**The task**
All that is wanted is the exact lines from the one with "KEYS pin K2: VN -> D13" through the last line of the entries, with both ends kept and every picture left out.
====== Supplied material ======
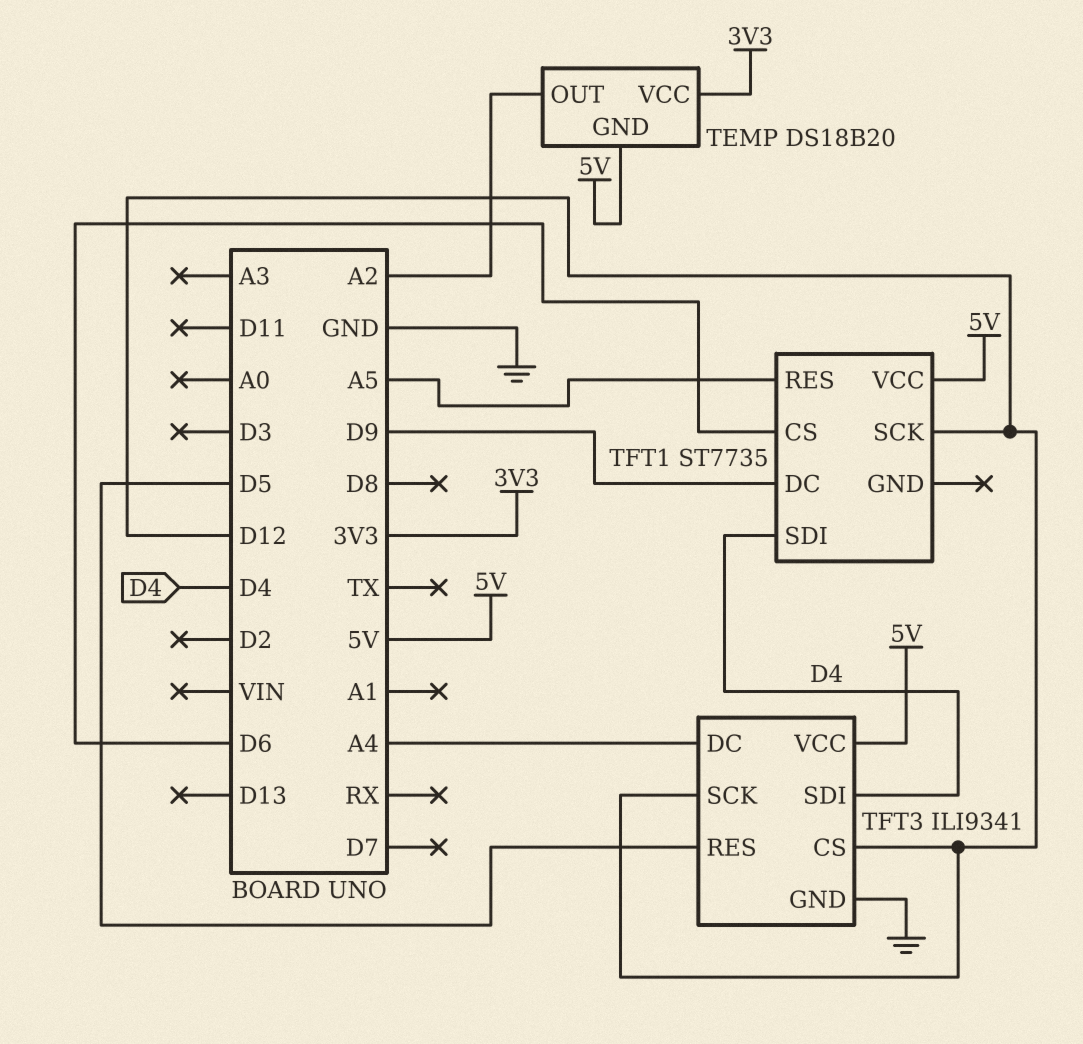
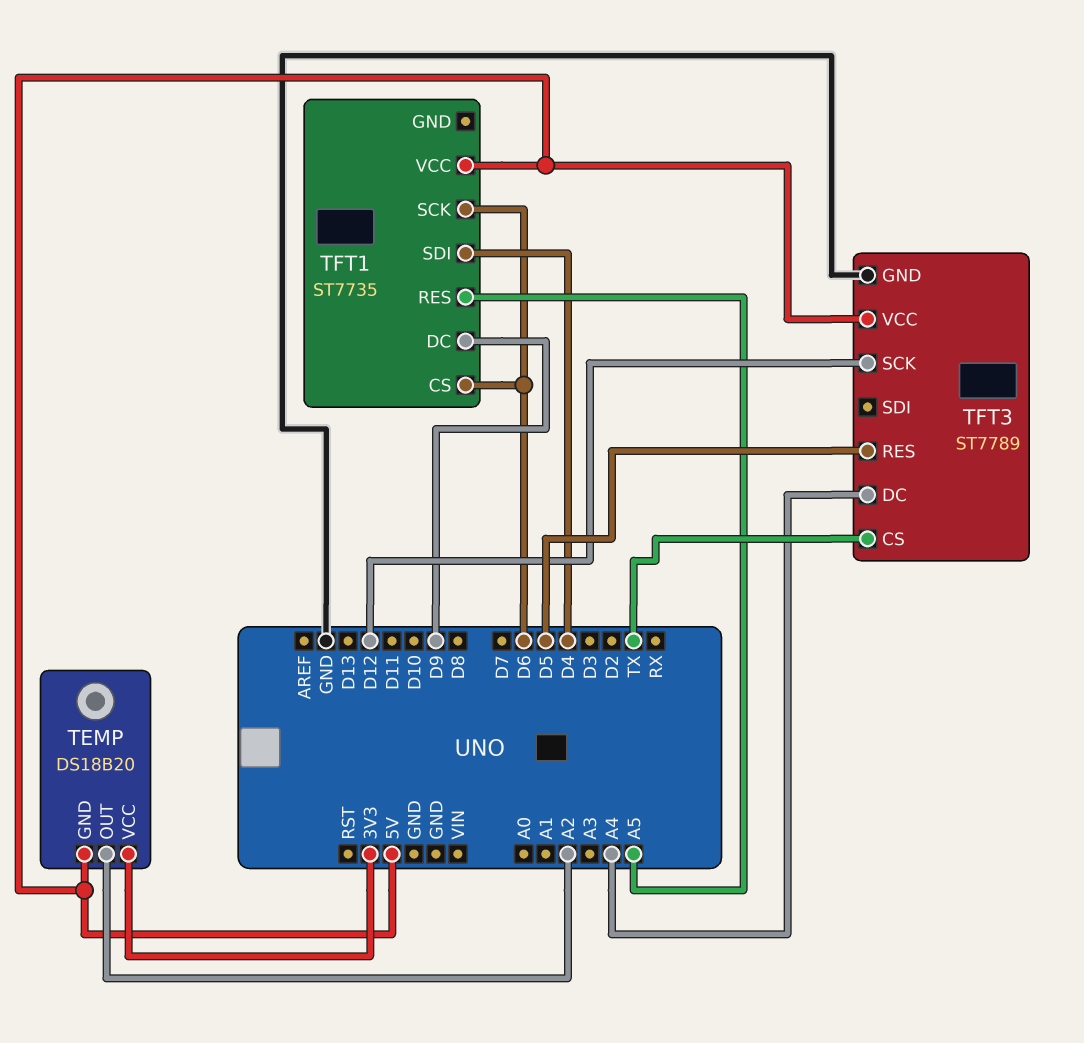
TFT1 pin SCK: D12 -> D6
TFT3: ILI9341 -> ST7789
TFT3 pin CS: D12 -> TX
TFT3 pin SDI: D4 -> none

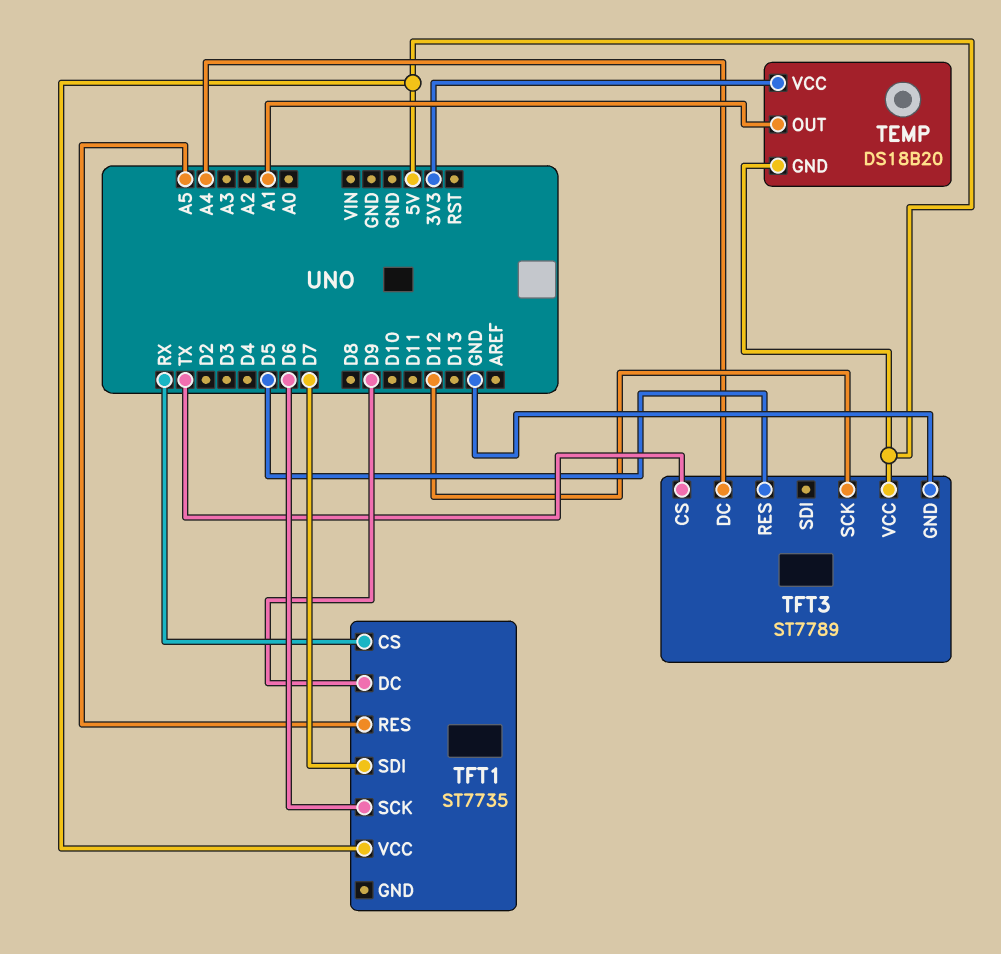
TEMP pin OUT: A2 -> A1
TFT1 pin CS: D6 -> RX
TFT1 pin SDI: D4 -> D7

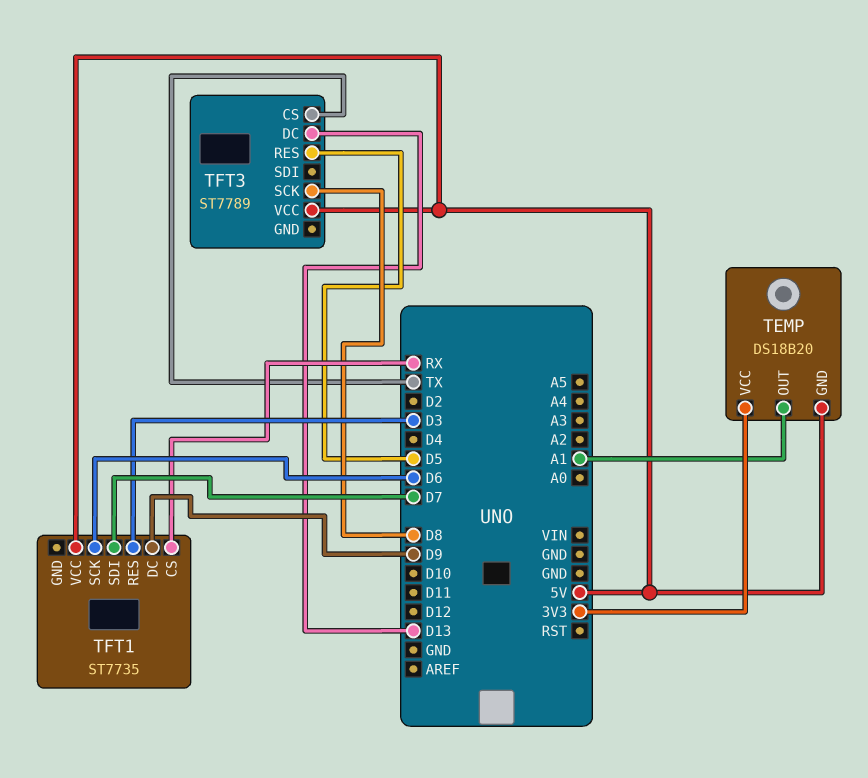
TFT1 pin RES: A5 -> D3
TFT3 pin DC: A4 -> D13
TFT3 pin GND: GND -> none
TFT3 pin SCK: D12 -> D8

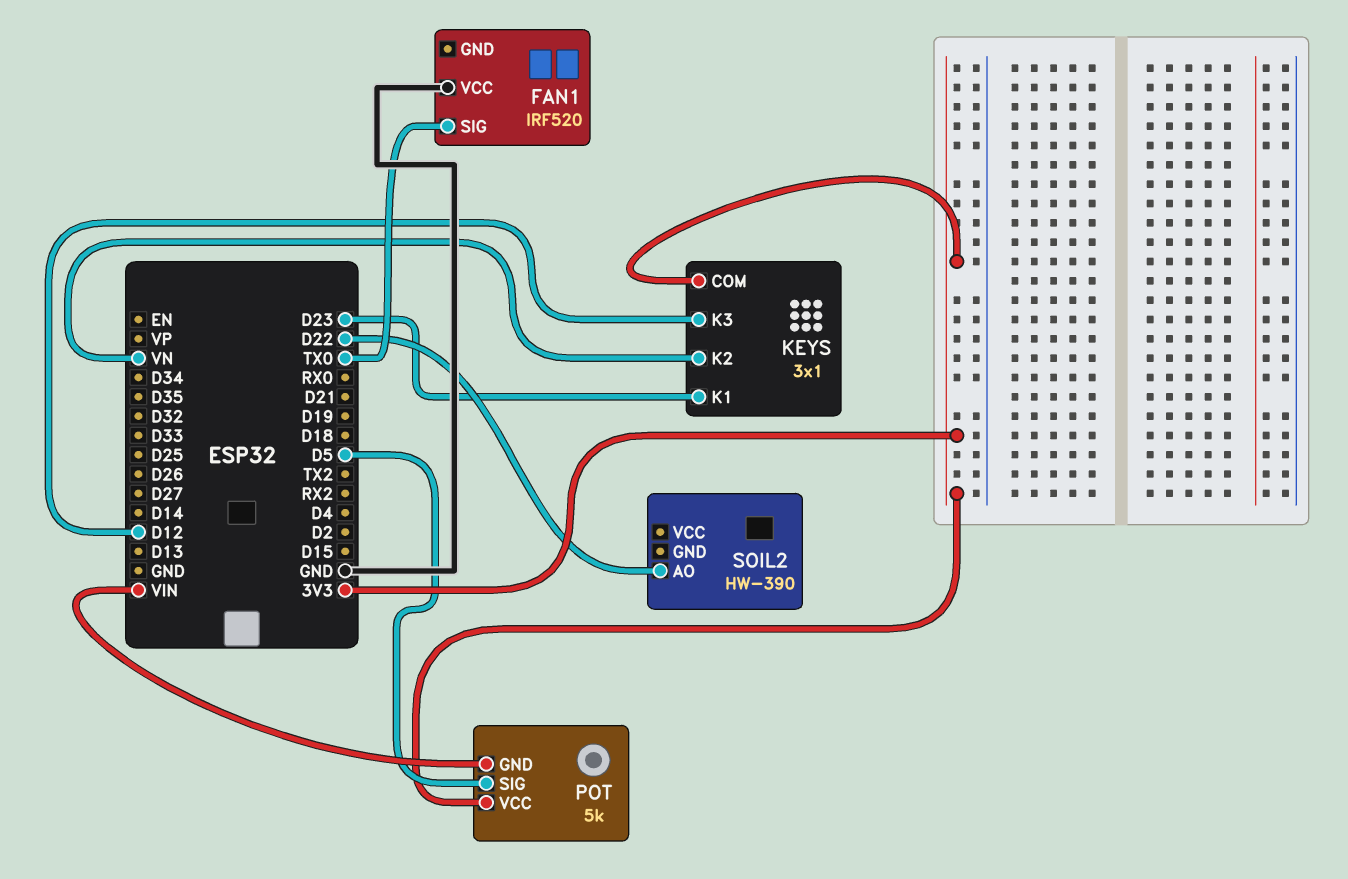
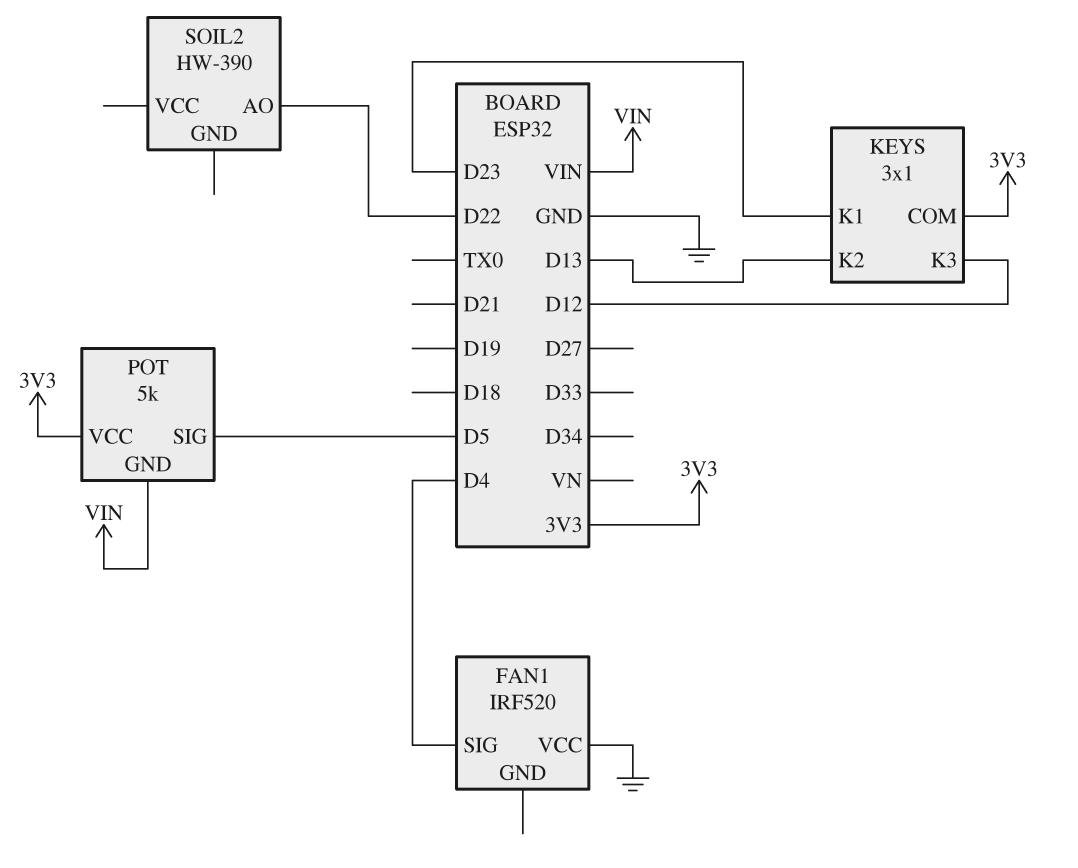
FAN1 pin SIG: TX0 -> D4
KEYS pin K2: VN -> D13

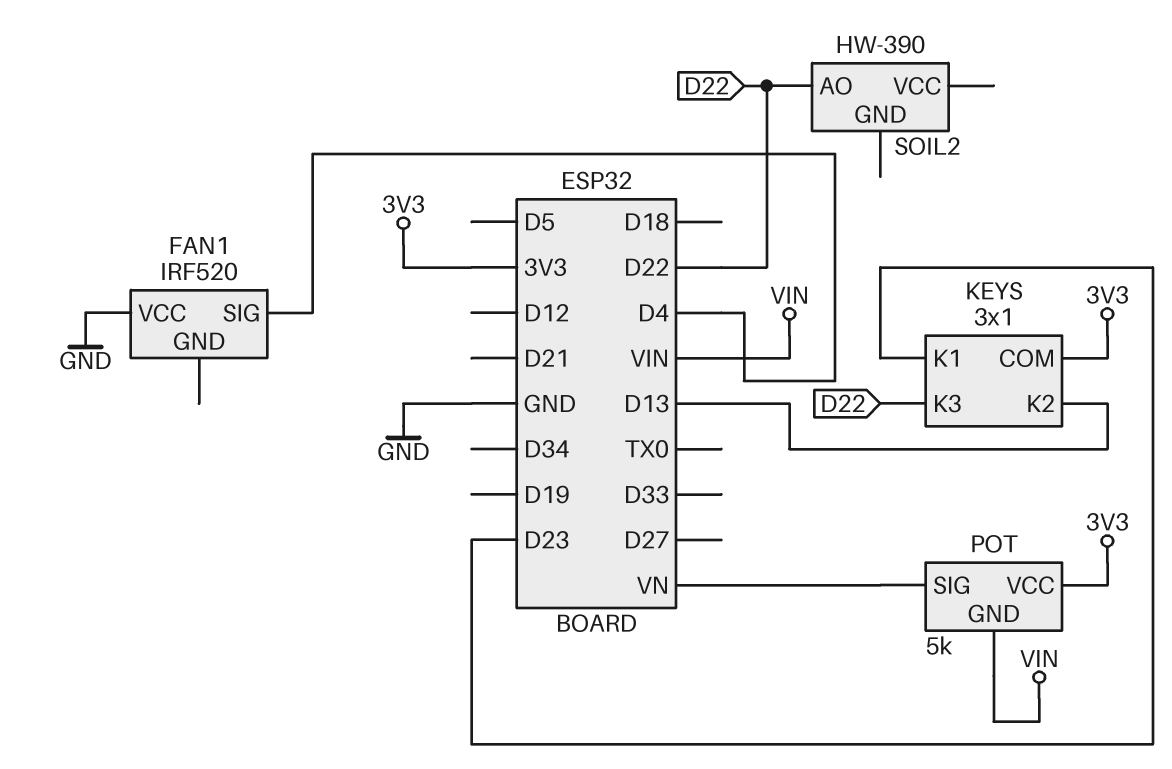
KEYS pin K3: D12 -> D22
POT pin SIG: D5 -> VN

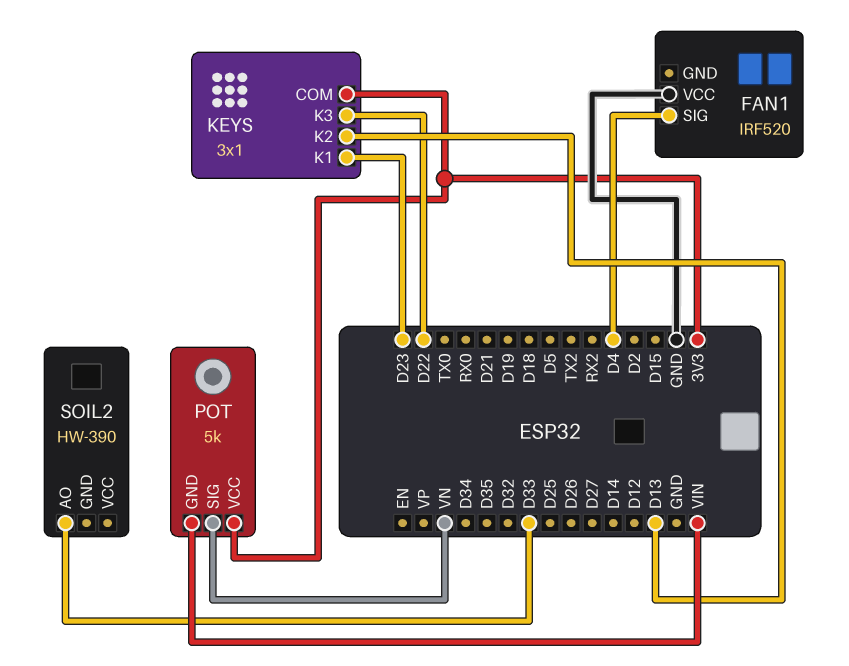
SOIL2 pin AO: D22 -> D33

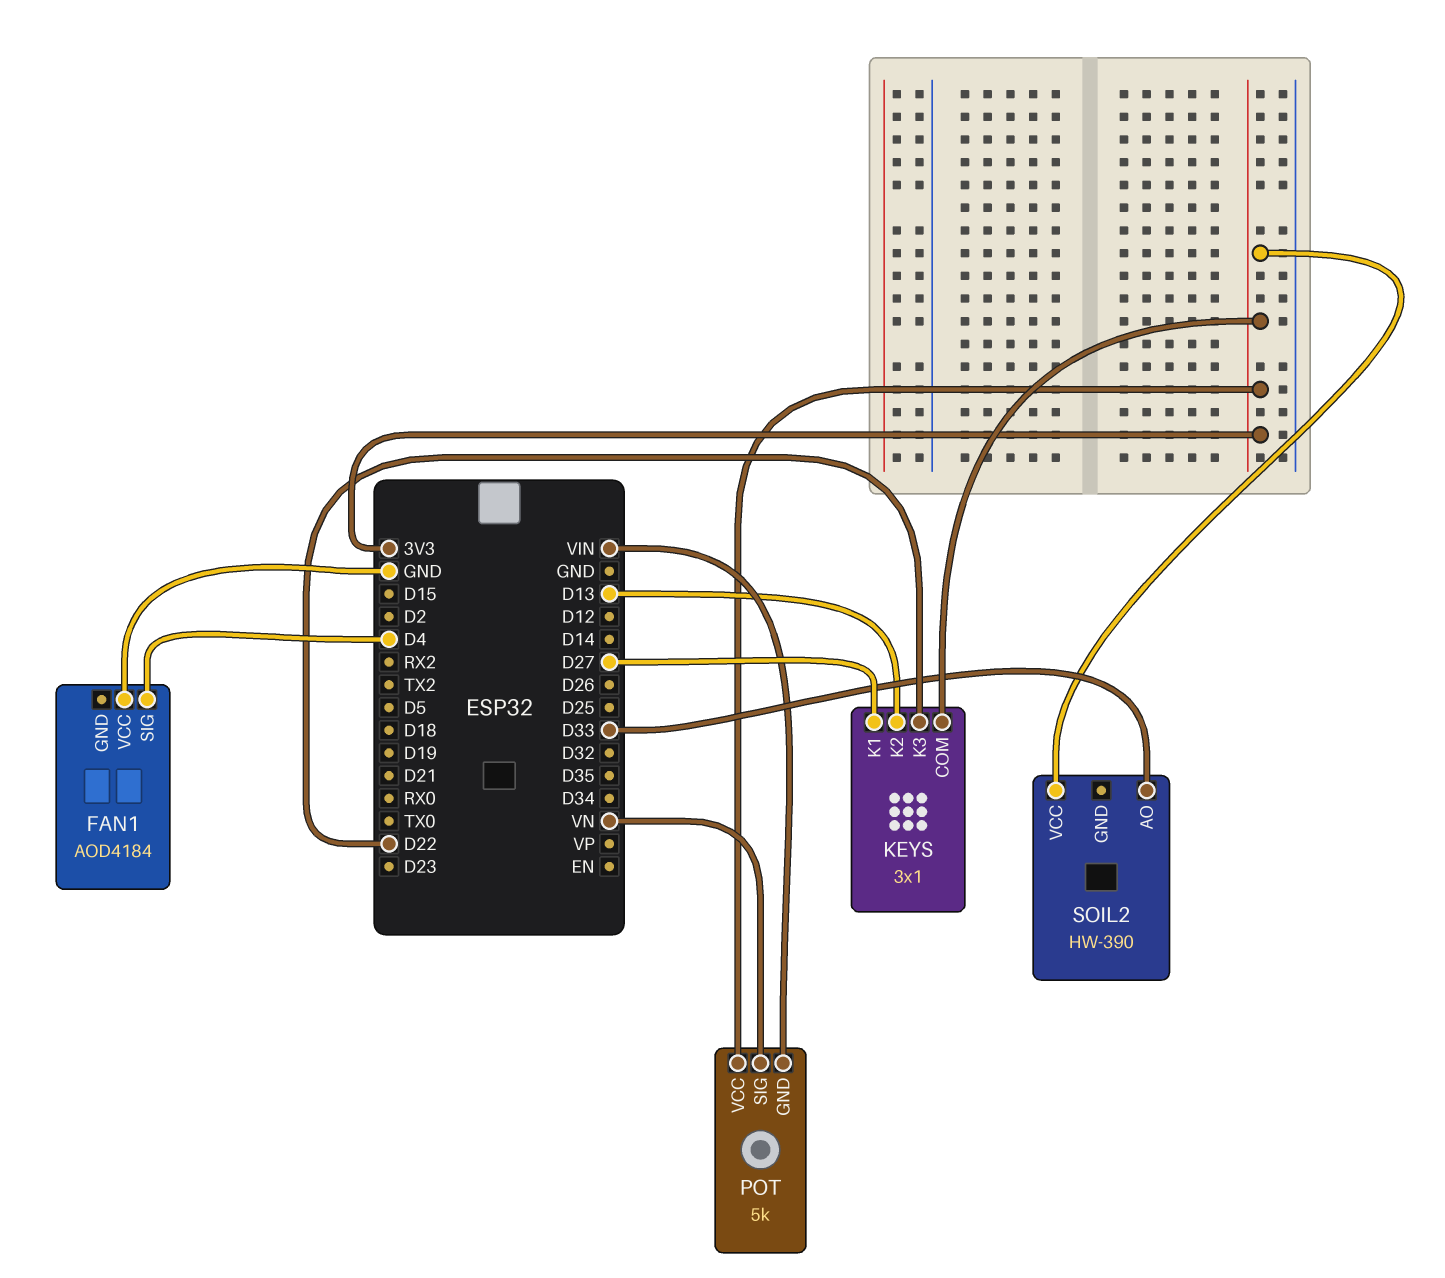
FAN1: IRF520 -> AOD4184
KEYS pin K1: D23 -> D27
SOIL2 pin VCC: none -> 3V3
======
**Answer for the task**
KEYS pin K2: VN -> D13

KEYS pin K3: D12 -> D22
POT pin SIG: D5 -> VN

SOIL2 pin AO: D22 -> D33

FAN1: IRF520 -> AOD4184
KEYS pin K1: D23 -> D27
SOIL2 pin VCC: none -> 3V3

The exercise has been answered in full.